WHAT YOU NEED TO DO: From the line containing "(919, 738) = (452, 674): yellow" down to the last line of the records below, restate each line word for word and leave out the rest.

Spatial reasoning data:
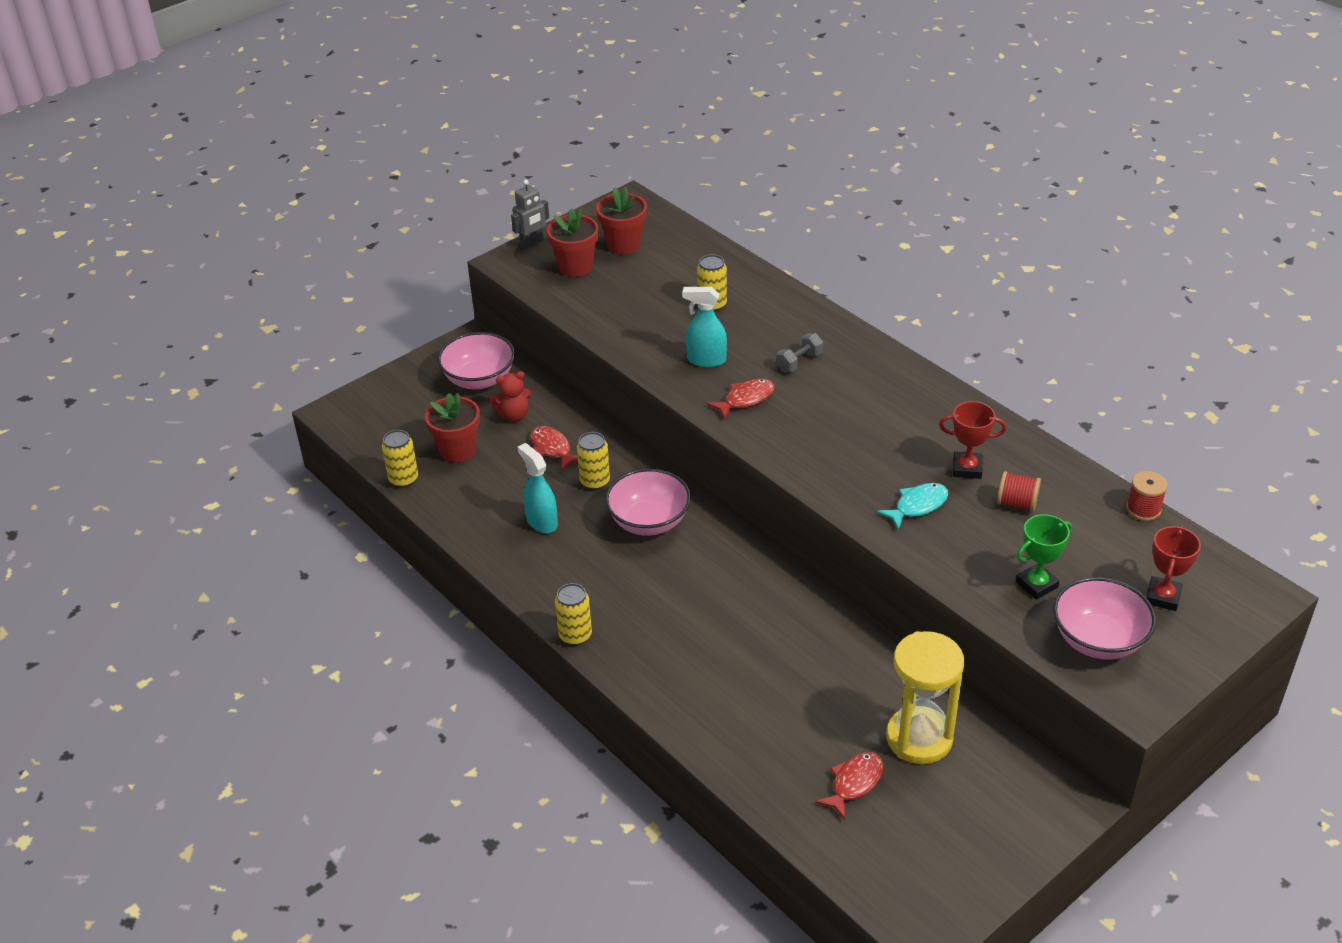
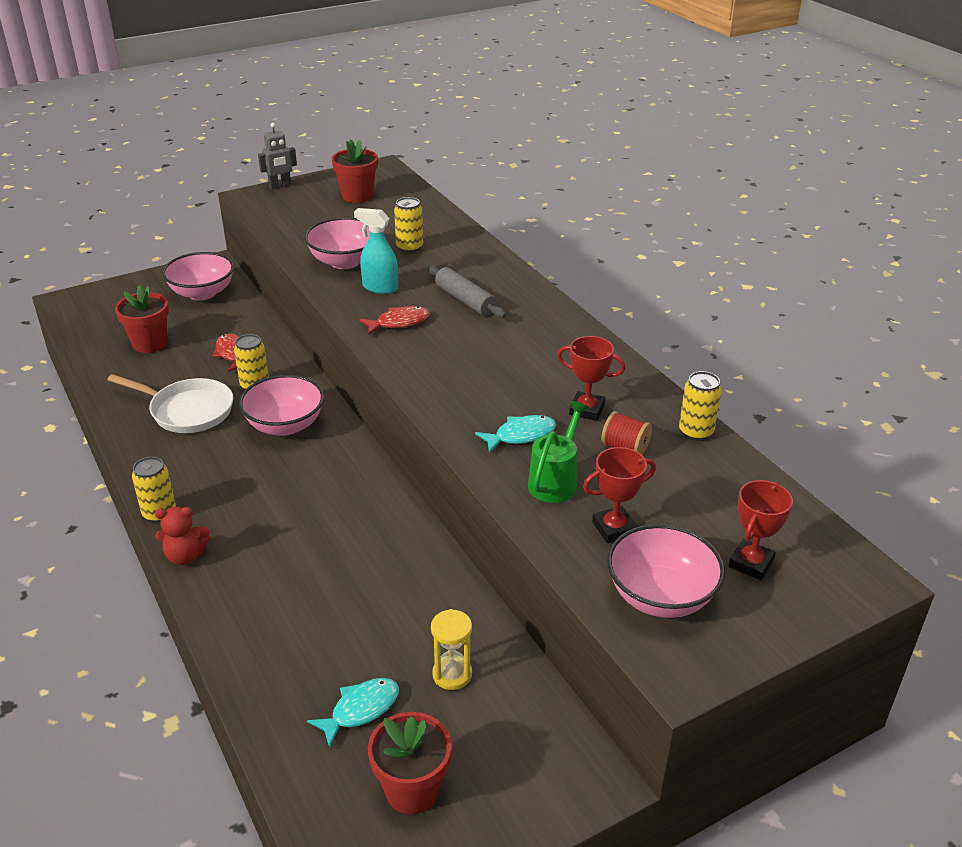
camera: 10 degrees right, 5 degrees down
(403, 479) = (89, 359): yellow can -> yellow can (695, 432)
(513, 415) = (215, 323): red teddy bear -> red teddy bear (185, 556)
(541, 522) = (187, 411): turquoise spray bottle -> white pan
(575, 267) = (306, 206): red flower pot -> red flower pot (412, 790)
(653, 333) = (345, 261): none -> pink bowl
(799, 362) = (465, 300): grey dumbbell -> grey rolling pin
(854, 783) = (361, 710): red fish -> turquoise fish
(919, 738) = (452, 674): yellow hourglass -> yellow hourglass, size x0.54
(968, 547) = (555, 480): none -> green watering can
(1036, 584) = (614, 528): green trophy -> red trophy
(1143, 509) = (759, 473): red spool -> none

REPLY:
(919, 738) = (452, 674): yellow hourglass -> yellow hourglass, size x0.54
(968, 547) = (555, 480): none -> green watering can
(1036, 584) = (614, 528): green trophy -> red trophy
(1143, 509) = (759, 473): red spool -> none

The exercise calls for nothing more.